Work out how many lines of the entries have the word "none" in them. Respond with that number only.

══ Record set ══

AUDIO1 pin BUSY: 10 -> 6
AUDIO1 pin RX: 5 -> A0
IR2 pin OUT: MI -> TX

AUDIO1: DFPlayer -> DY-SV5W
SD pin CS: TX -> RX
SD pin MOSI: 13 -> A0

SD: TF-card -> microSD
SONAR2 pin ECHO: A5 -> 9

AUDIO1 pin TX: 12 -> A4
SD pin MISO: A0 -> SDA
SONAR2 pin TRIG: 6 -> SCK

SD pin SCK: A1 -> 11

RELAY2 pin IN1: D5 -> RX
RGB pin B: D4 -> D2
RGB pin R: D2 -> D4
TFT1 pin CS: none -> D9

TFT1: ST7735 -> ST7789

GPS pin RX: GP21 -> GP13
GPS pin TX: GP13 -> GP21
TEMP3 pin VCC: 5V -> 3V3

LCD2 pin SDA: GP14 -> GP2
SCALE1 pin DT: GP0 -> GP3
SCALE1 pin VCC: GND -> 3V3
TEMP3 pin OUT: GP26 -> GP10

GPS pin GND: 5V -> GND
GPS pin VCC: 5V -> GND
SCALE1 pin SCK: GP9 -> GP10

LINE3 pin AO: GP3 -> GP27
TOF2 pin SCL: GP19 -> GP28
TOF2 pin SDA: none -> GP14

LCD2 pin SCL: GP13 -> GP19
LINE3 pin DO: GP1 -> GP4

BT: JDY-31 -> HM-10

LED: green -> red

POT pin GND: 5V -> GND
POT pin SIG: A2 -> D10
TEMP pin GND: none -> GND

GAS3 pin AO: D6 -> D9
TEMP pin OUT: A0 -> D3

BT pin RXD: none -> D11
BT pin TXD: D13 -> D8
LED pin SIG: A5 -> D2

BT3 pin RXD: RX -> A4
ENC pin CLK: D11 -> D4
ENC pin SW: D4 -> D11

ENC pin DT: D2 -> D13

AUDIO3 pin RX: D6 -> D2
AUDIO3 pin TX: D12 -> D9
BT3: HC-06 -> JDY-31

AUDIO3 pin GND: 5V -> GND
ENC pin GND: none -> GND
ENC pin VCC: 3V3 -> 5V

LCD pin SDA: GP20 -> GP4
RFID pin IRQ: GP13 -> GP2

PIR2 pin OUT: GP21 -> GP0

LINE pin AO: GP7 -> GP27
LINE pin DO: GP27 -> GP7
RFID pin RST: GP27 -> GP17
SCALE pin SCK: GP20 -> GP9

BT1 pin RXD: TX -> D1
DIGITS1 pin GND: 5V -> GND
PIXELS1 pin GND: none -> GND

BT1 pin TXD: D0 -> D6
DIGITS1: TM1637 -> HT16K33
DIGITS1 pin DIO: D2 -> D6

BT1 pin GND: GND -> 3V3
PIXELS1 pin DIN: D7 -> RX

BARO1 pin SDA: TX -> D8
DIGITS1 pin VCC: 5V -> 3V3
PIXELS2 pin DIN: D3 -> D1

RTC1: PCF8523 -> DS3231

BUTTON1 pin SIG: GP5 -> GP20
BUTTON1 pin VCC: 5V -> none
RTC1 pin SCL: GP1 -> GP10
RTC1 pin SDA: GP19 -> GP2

═══

▶ Output for this task:
7